=== EXERCISE REQUIREMENTS ===
Pull out each line of the material below that contains the word "from".

=== MATERIAL FOR THIS TASK ===
------------
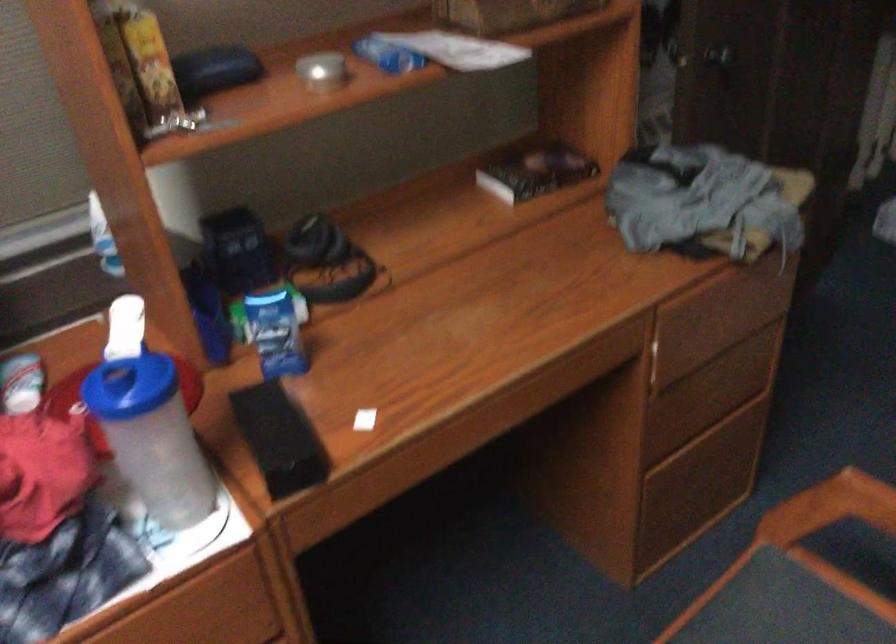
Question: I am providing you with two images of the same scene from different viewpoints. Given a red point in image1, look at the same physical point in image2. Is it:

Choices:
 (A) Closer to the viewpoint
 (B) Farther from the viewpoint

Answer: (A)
------------
=== ANSWER TO THE PROBLEM ===
Question: I am providing you with two images of the same scene from different viewpoints. Given a red point in image1, look at the same physical point in image2. Is it:
 (B) Farther from the viewpoint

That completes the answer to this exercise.